Study material —
--- START ---

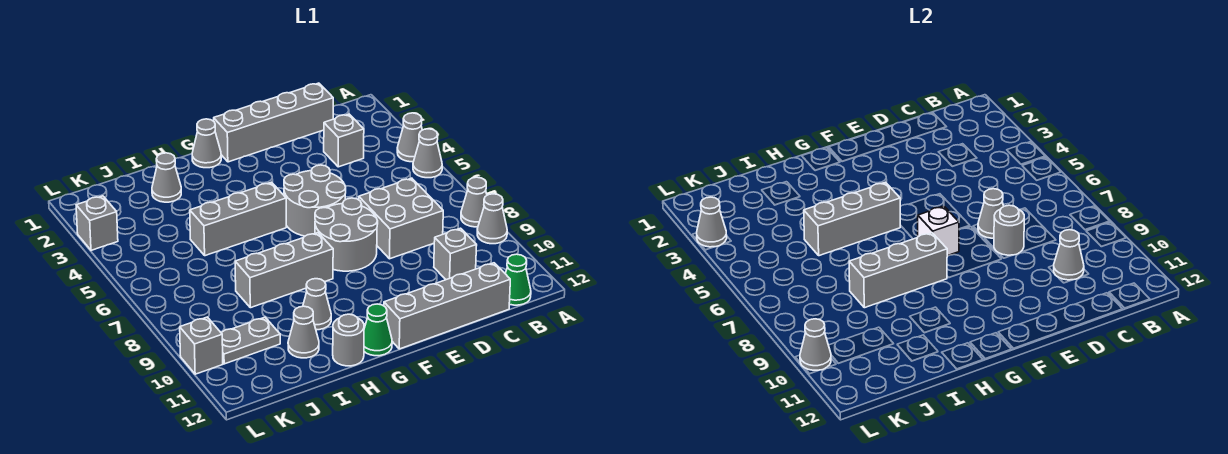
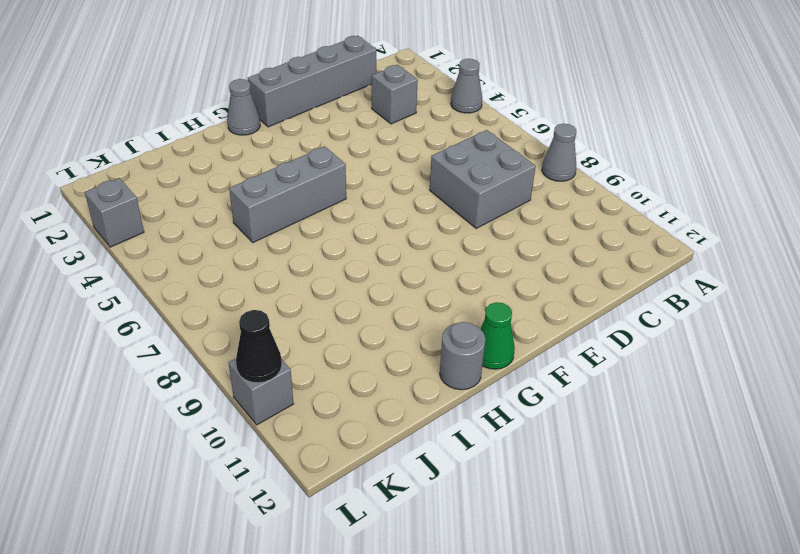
black cone L10 level 2 -> grey cone L10 level 2
none -> grey cone A5 level 1
none -> grey cone A9 level 1
none -> green cone B12 level 1
none -> grey brick C10 level 1

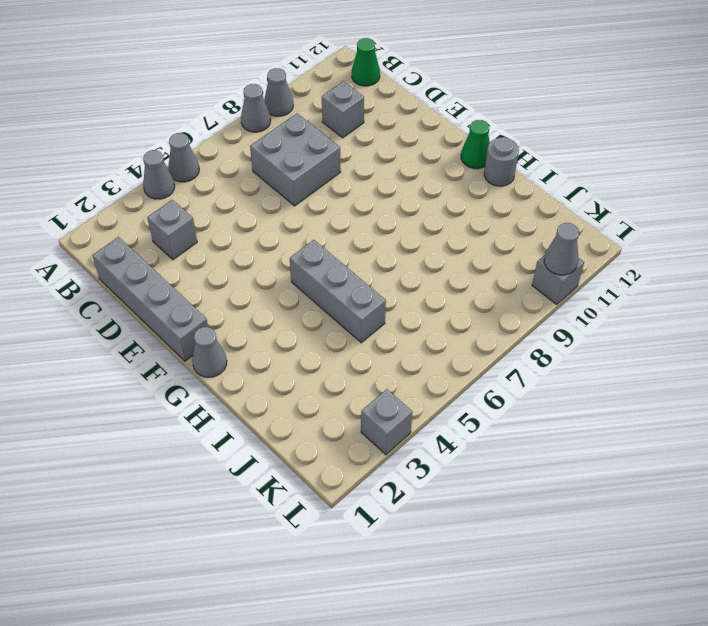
none -> grey brick C12:F12 level 1
none -> grey round brick E5:F6 level 1
none -> grey round brick E7:F8 level 1
none -> grey brick G8:I8 level 1

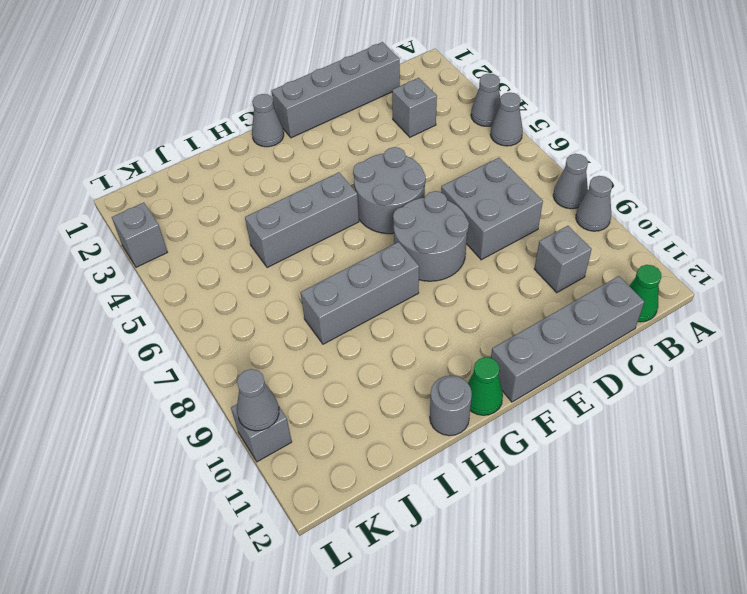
none -> grey cone H10 level 1
none -> grey cone I2 level 1
none -> grey cone I11 level 1
none -> grey plate J10:K10 level 1

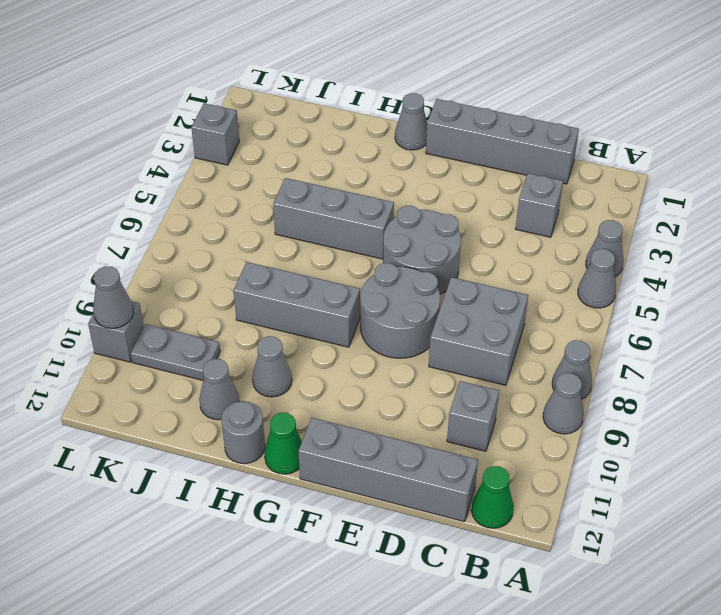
none -> grey cone I2 level 1
none -> grey cone C10 level 2
none -> grey cone D7 level 2
none -> grey round brick D8 level 2

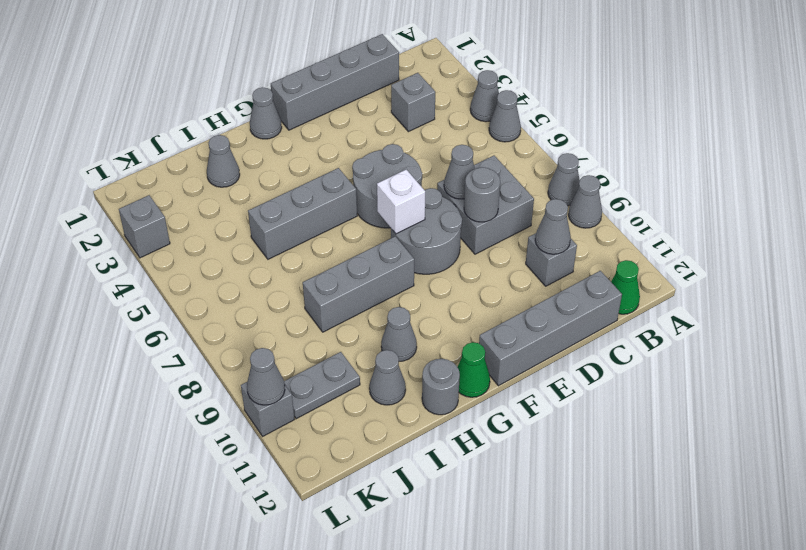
none -> grey brick G5:I5 level 2
none -> grey brick G8:I8 level 2
none -> grey cone L3 level 2

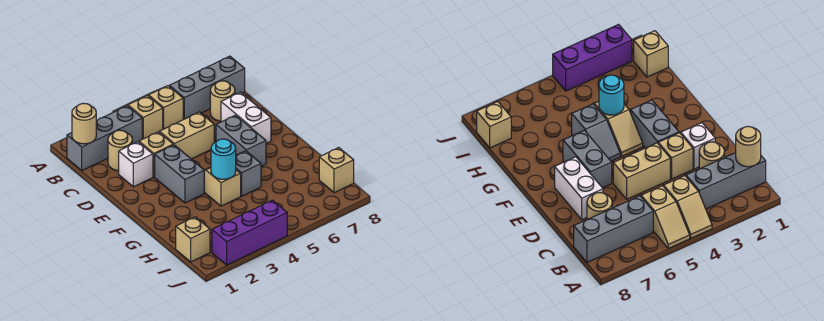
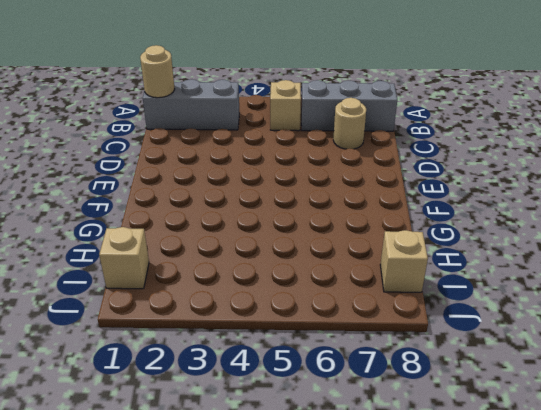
none -> tan slope A4:B4 level 1 top B
none -> tan round brick C2 level 1
none -> white brick D2 level 1

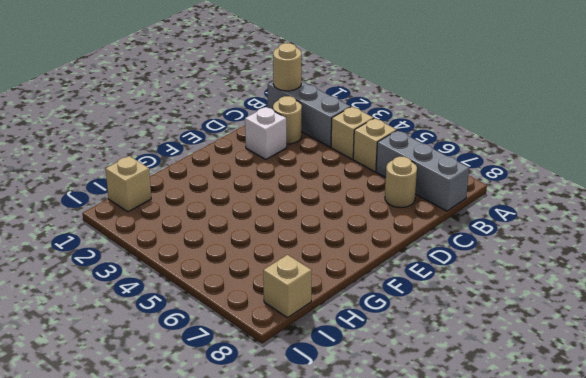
none -> tan brick D3 level 1
none -> tan brick D4:D5 level 1
none -> white brick D7:E7 level 1

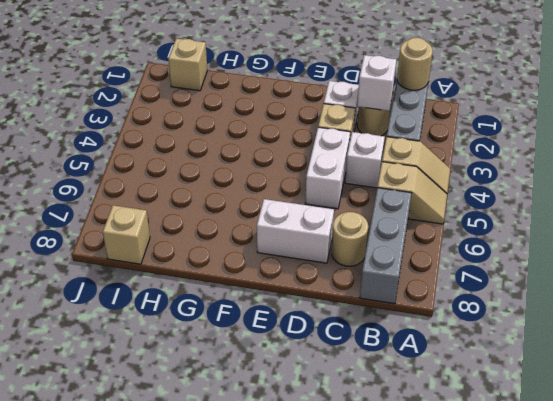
white brick C2 level 2 -> none
white brick C4 level 1 -> none
white brick D4:D5 level 1 -> tan brick D4:D5 level 1
none -> grey brick E3:F3 level 1
none -> grey brick E6:F6 level 1
none -> tan slope F4:G4 level 1 top G

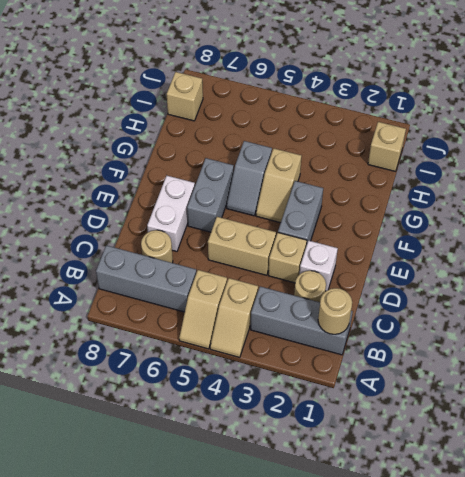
none -> purple brick J2:J4 level 1
none -> cyan round brick G4 level 2

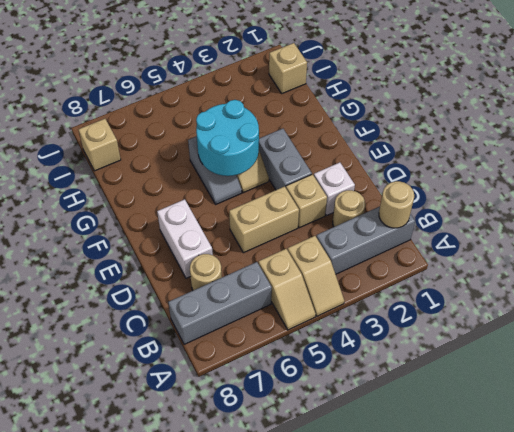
cyan round brick F4:G5 level 2 -> cyan round brick G4 level 2
none -> grey brick E6:F6 level 1
none -> purple brick J2:J4 level 1

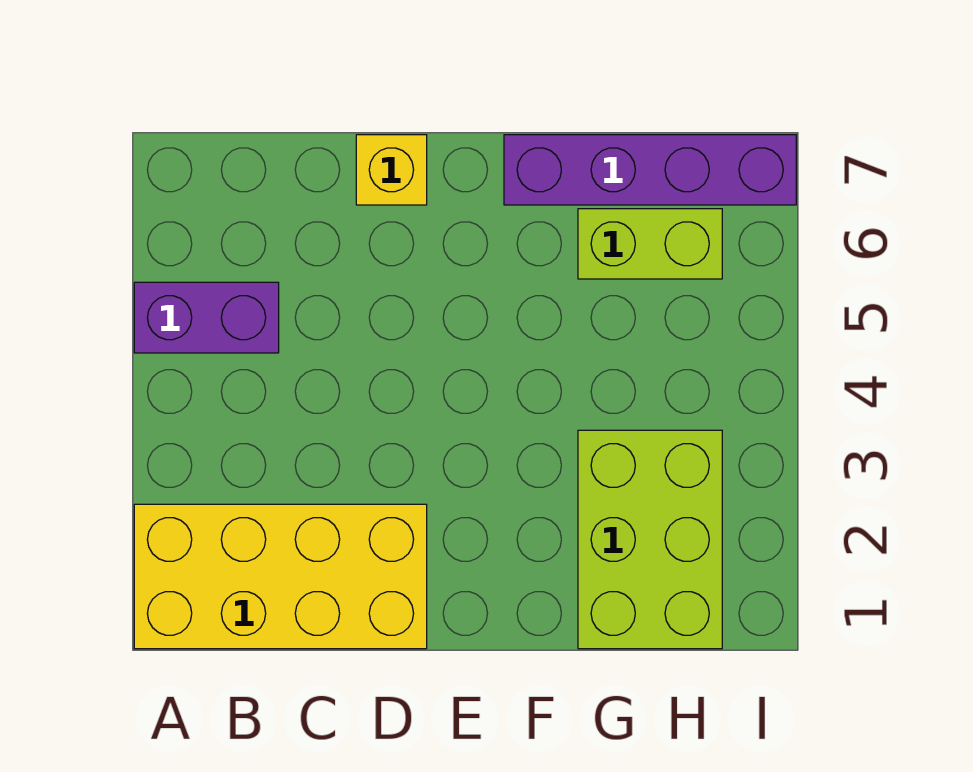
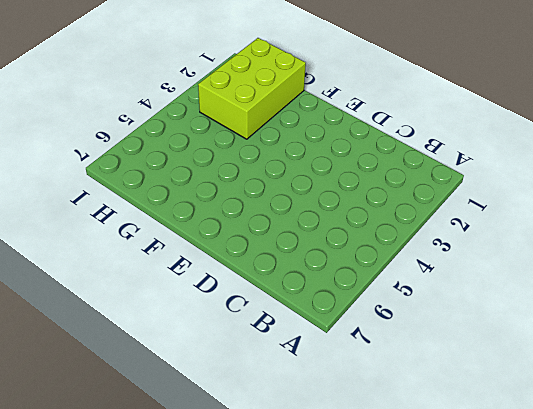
none -> yellow brick A1:D2 level 1
none -> purple brick A5:B5 level 1

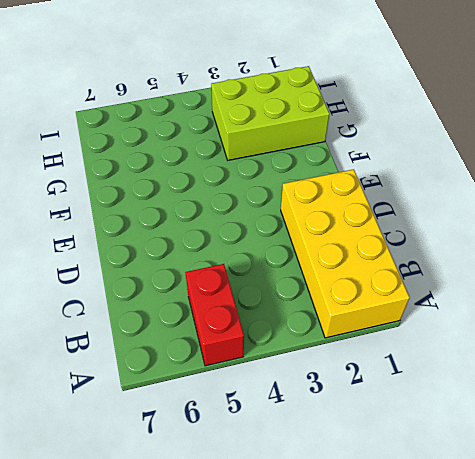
red brick A5:B5 level 1 -> purple brick A5:B5 level 1
none -> yellow brick D7 level 1
none -> purple brick F7:I7 level 1

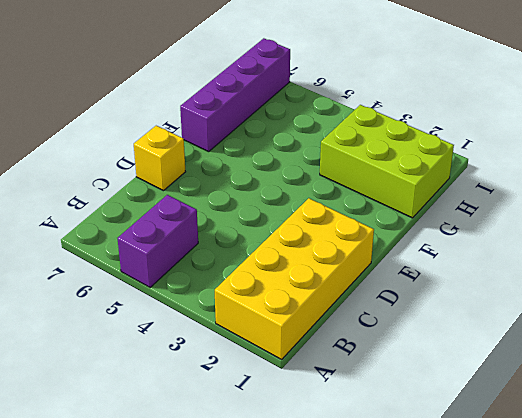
none -> lime brick G6:H6 level 1

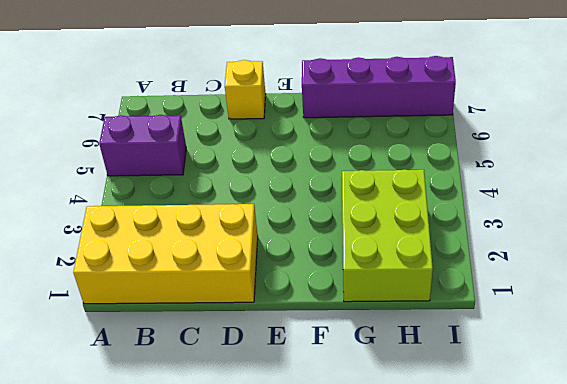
none -> lime brick G6:H6 level 1

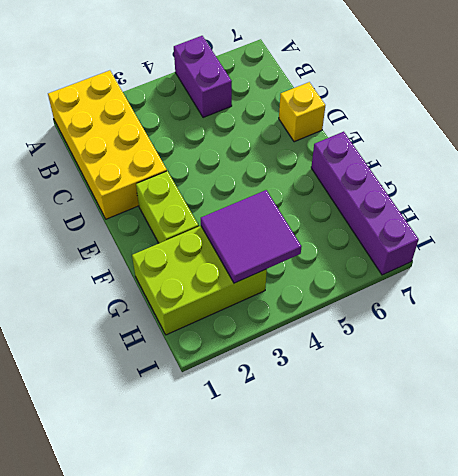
lime brick E2:F2 level 1 -> lime brick G6:H6 level 1
purple tile G3:H4 level 2 -> none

--- END ---

Would you please work out how many lines of the data hold "cone"? Reply with the number alone.

Answer box — 11